• Assigned task
Here is a block of entries. Write out its lines exactly, from the first through the one containing "RELAY1: SSR-2CH -> 5V-2CH".

• Difference listings
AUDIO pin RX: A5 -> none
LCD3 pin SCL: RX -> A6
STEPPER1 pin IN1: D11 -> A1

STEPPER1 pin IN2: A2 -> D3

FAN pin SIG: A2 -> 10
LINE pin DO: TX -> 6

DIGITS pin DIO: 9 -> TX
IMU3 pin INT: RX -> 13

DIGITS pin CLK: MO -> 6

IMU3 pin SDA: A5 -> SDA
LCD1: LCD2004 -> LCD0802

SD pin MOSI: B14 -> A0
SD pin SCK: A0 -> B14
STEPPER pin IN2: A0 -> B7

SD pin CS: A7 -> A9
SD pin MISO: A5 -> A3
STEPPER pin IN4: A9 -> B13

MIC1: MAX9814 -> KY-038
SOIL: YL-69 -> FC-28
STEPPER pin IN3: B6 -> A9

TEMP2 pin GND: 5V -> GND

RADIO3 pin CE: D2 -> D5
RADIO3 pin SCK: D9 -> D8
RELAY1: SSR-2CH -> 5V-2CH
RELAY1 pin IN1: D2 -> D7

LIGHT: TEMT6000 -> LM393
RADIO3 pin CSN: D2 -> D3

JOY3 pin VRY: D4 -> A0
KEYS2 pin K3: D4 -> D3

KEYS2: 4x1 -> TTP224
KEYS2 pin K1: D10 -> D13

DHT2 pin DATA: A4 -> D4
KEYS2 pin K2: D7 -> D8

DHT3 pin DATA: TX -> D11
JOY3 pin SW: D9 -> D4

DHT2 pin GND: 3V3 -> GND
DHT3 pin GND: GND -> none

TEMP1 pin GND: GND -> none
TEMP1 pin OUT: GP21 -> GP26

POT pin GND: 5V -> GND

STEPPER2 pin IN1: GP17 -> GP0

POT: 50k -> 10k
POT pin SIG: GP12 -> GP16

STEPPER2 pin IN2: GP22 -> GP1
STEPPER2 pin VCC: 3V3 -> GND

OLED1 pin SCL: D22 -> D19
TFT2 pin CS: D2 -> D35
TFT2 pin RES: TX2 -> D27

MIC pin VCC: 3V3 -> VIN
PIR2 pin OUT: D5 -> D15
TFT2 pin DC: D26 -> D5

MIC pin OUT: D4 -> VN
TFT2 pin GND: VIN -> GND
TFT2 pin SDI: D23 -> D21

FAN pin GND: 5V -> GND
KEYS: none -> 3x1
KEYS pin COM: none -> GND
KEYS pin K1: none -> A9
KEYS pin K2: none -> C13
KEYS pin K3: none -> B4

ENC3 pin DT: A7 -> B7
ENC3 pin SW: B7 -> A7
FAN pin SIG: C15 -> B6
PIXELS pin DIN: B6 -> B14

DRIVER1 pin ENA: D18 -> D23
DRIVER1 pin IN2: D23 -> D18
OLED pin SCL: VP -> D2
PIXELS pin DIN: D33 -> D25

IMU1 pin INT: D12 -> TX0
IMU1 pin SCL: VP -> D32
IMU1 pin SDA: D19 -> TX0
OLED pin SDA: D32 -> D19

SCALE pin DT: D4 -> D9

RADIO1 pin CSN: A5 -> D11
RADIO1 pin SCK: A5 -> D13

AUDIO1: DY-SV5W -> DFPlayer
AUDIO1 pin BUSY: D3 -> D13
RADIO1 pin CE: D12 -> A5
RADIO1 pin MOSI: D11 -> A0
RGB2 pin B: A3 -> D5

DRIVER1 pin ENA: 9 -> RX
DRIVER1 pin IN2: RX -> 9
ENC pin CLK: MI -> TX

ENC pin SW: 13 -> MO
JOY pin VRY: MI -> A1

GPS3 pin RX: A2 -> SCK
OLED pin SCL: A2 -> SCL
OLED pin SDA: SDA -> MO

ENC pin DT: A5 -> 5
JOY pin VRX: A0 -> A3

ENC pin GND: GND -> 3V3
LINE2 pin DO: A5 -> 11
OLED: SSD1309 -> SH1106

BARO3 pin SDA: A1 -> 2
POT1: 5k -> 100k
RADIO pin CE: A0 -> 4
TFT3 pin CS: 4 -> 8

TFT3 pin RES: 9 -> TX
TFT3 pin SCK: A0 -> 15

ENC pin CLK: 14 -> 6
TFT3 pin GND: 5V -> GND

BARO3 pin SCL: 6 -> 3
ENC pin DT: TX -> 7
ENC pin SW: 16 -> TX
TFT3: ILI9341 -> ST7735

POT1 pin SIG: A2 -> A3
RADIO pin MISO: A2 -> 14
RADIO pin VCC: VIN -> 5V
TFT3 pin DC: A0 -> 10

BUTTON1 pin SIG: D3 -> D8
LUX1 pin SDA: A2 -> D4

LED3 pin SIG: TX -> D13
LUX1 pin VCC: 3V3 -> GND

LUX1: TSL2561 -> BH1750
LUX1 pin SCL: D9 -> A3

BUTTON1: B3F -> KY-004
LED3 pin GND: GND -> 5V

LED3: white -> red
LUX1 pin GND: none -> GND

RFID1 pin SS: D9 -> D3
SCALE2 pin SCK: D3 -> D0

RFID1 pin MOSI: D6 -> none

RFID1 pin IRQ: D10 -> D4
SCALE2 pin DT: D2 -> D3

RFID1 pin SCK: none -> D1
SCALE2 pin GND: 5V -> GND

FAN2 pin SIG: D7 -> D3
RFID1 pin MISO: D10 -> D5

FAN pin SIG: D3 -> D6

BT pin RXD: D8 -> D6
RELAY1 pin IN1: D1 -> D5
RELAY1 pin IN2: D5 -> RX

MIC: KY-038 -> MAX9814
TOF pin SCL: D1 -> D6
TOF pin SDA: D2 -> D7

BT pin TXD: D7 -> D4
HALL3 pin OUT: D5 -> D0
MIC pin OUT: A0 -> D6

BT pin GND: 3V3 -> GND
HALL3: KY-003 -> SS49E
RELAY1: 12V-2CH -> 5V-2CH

• Answer space
AUDIO pin RX: A5 -> none
LCD3 pin SCL: RX -> A6
STEPPER1 pin IN1: D11 -> A1

STEPPER1 pin IN2: A2 -> D3

FAN pin SIG: A2 -> 10
LINE pin DO: TX -> 6

DIGITS pin DIO: 9 -> TX
IMU3 pin INT: RX -> 13

DIGITS pin CLK: MO -> 6

IMU3 pin SDA: A5 -> SDA
LCD1: LCD2004 -> LCD0802

SD pin MOSI: B14 -> A0
SD pin SCK: A0 -> B14
STEPPER pin IN2: A0 -> B7

SD pin CS: A7 -> A9
SD pin MISO: A5 -> A3
STEPPER pin IN4: A9 -> B13

MIC1: MAX9814 -> KY-038
SOIL: YL-69 -> FC-28
STEPPER pin IN3: B6 -> A9

TEMP2 pin GND: 5V -> GND

RADIO3 pin CE: D2 -> D5
RADIO3 pin SCK: D9 -> D8
RELAY1: SSR-2CH -> 5V-2CH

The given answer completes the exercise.